# YOUR TASK:
In the listing below, find the line containing "IC3: XNOR CD4077" and the line containing "IC13: AND CD4081". Repeat exactly those two lines and every line between them.

# RECORDS FOR PROCESSING:
────────────────────────────────────────

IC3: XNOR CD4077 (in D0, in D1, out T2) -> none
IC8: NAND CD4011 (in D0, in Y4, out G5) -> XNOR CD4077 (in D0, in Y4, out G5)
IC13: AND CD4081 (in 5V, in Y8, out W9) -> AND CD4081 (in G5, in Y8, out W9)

────────────────────────────────────────

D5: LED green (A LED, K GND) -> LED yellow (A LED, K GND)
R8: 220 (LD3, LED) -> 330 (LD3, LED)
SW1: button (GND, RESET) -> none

────────────────────────────────────────

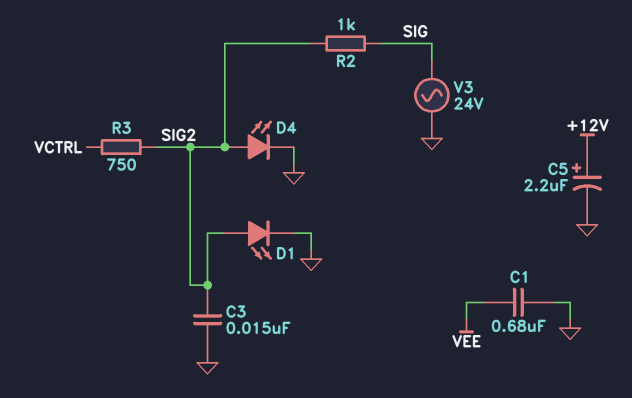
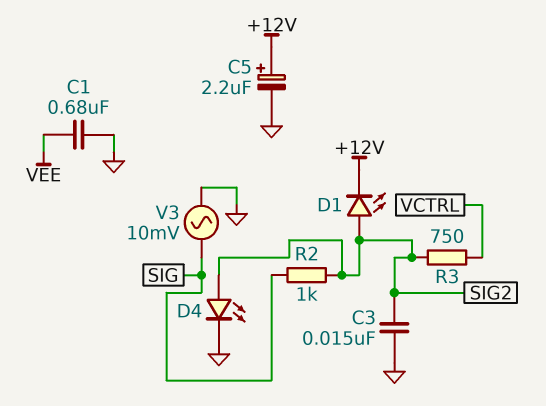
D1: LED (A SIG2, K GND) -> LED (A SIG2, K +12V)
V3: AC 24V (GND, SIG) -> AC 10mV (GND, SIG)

────────────────────────────────────────

# EXERCISE RESULT:
IC3: XNOR CD4077 (in D0, in D1, out T2) -> none
IC8: NAND CD4011 (in D0, in Y4, out G5) -> XNOR CD4077 (in D0, in Y4, out G5)
IC13: AND CD4081 (in 5V, in Y8, out W9) -> AND CD4081 (in G5, in Y8, out W9)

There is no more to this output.